Start at the line with "camera: 90 degrees left, 5 degrees down" in the records below, stop at the line with "(488, 624) = (478, 478): none -> green apple", and return every line in that span exactly, the two end lines included.

- - - - -

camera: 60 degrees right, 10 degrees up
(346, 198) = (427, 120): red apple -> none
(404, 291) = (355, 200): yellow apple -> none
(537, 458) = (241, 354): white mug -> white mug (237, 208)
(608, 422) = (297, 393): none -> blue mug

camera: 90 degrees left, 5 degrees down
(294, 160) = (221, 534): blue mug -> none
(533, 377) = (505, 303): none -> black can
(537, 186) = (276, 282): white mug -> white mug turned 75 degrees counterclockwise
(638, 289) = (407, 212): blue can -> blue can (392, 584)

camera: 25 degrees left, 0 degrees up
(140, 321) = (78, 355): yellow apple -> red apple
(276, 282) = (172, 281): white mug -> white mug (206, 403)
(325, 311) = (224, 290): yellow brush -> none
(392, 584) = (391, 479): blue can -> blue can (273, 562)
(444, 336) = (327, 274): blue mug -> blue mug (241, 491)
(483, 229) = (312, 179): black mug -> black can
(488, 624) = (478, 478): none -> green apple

- - - - -

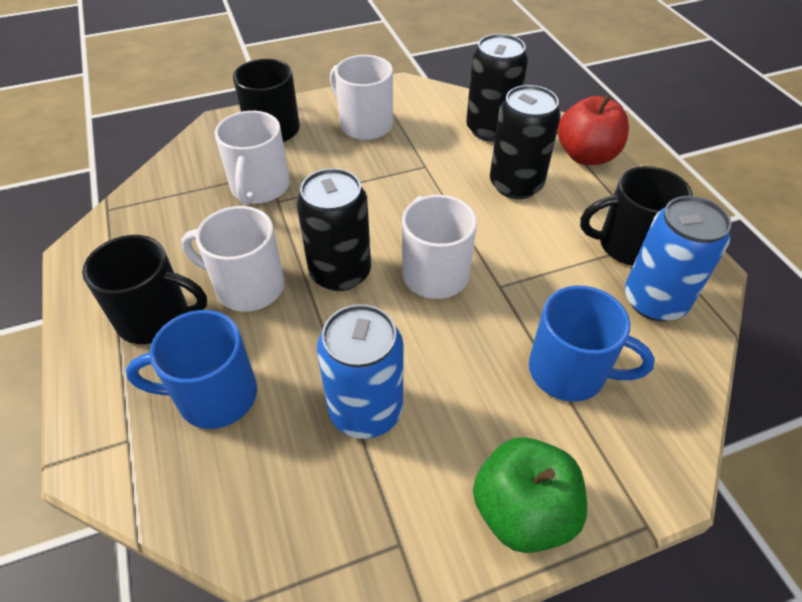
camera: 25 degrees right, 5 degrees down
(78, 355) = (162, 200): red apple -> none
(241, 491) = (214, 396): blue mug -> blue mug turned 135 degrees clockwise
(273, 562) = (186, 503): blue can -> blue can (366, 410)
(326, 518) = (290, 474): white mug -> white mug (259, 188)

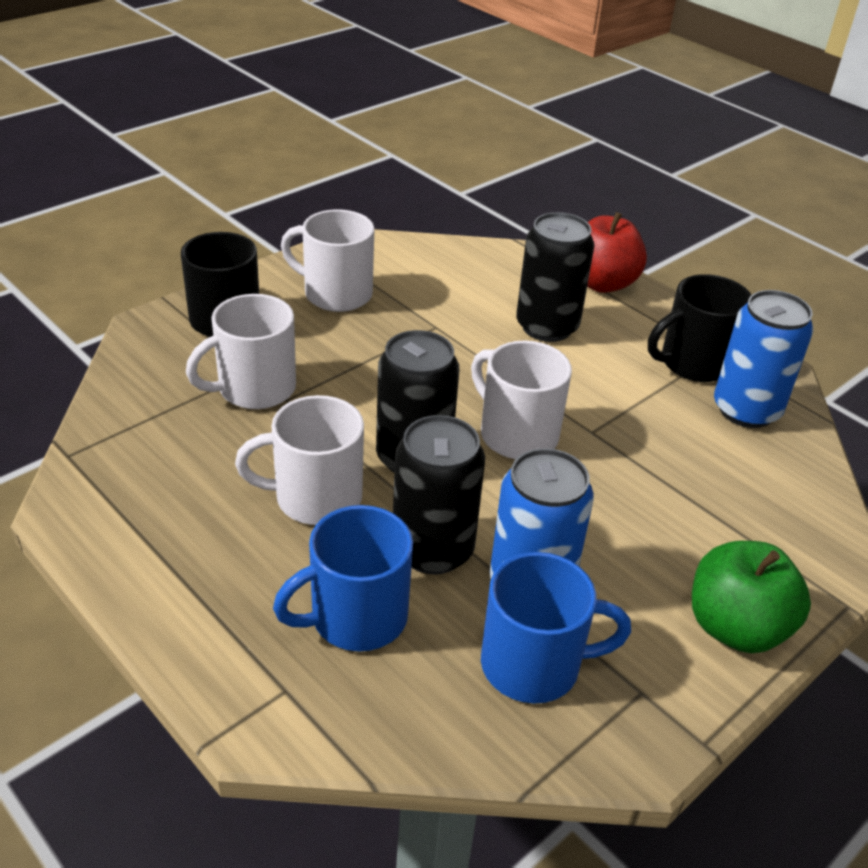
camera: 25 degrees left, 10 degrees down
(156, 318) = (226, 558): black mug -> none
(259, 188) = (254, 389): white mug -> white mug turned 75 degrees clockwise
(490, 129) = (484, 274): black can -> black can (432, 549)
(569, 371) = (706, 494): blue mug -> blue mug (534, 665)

- - - - -

▶ **Exercise response**
camera: 90 degrees left, 5 degrees down
(294, 160) = (221, 534): blue mug -> none
(533, 377) = (505, 303): none -> black can
(537, 186) = (276, 282): white mug -> white mug turned 75 degrees counterclockwise
(638, 289) = (407, 212): blue can -> blue can (392, 584)

camera: 25 degrees left, 0 degrees up
(140, 321) = (78, 355): yellow apple -> red apple
(276, 282) = (172, 281): white mug -> white mug (206, 403)
(325, 311) = (224, 290): yellow brush -> none
(392, 584) = (391, 479): blue can -> blue can (273, 562)
(444, 336) = (327, 274): blue mug -> blue mug (241, 491)
(483, 229) = (312, 179): black mug -> black can
(488, 624) = (478, 478): none -> green apple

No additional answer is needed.